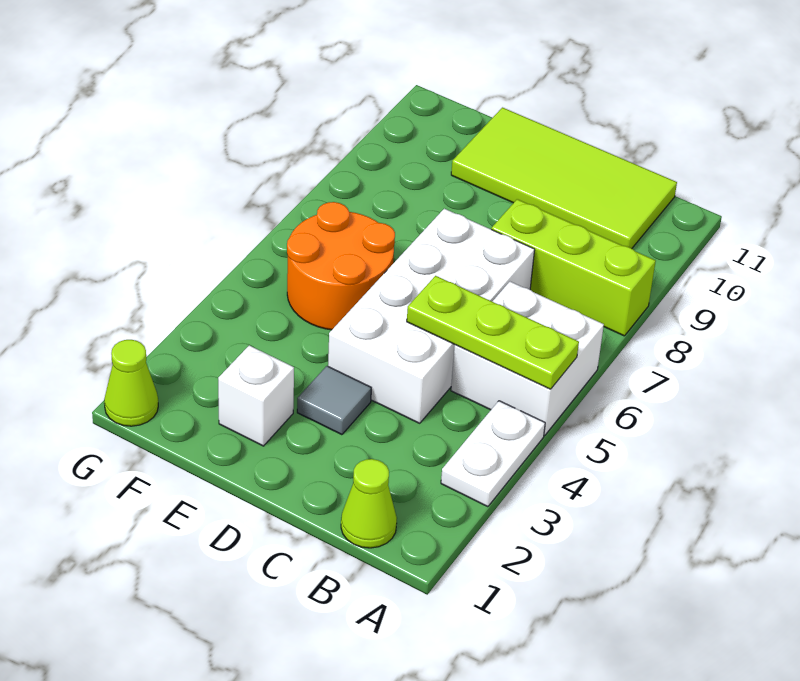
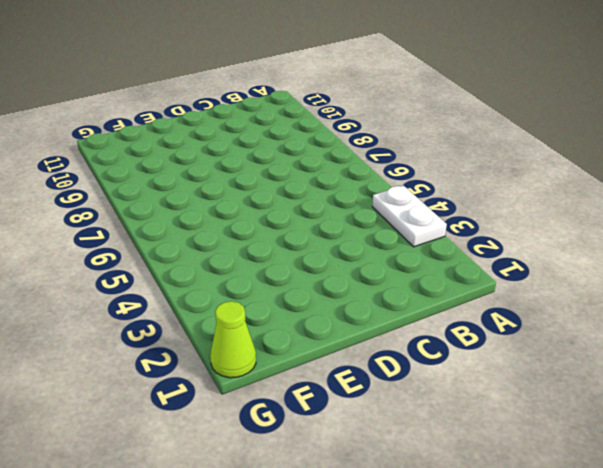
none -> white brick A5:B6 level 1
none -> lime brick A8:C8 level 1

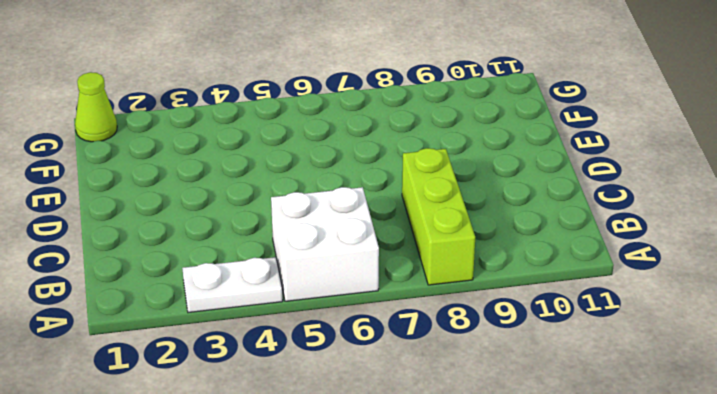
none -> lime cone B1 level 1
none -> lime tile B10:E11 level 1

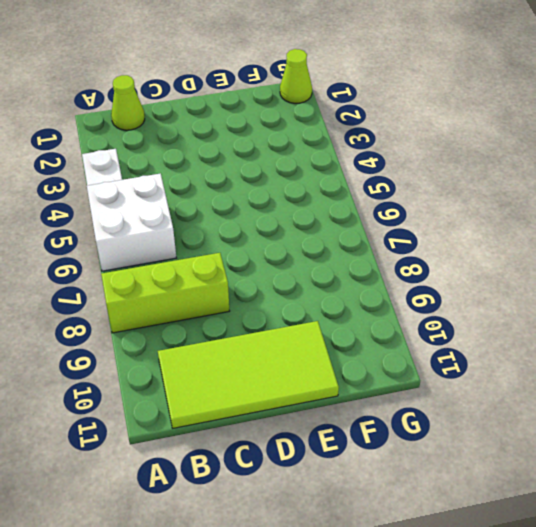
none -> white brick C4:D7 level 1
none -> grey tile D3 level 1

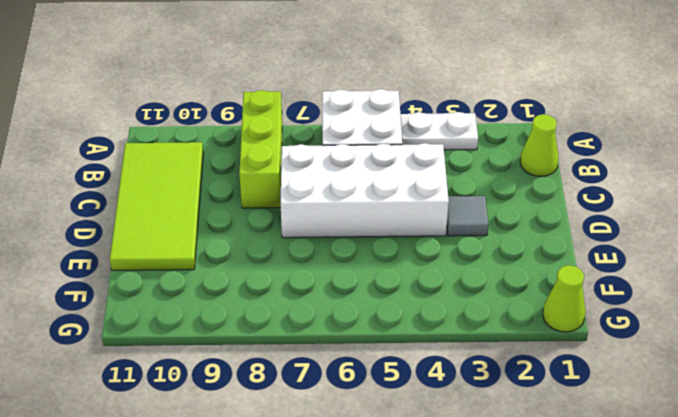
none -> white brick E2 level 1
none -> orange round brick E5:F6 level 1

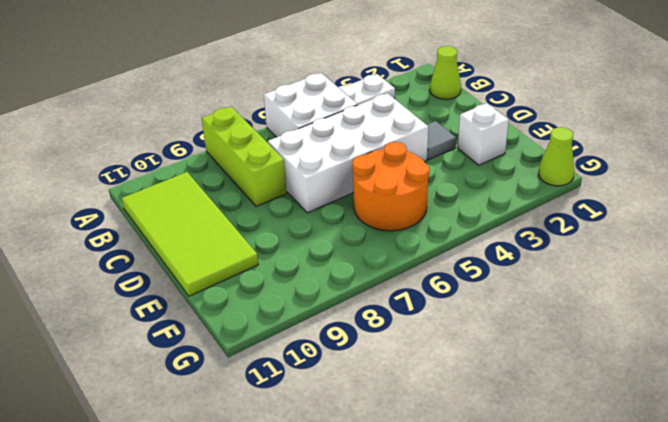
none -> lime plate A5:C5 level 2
◇ ◇ ◇
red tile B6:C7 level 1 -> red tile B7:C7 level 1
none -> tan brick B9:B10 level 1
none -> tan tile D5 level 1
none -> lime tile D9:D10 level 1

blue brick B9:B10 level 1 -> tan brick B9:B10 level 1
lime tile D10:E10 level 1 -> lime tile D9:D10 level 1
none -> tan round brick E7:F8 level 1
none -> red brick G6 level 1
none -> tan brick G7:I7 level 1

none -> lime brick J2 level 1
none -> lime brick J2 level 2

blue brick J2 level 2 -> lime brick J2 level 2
◇ ◇ ◇
Print the lines above from the one with "none -> tan brick G7:I7 level 1" through the one with "blue brick J2", both included, exactly as written and nothing more.

■ Written response
none -> tan brick G7:I7 level 1

none -> lime brick J2 level 1
none -> lime brick J2 level 2

blue brick J2 level 2 -> lime brick J2 level 2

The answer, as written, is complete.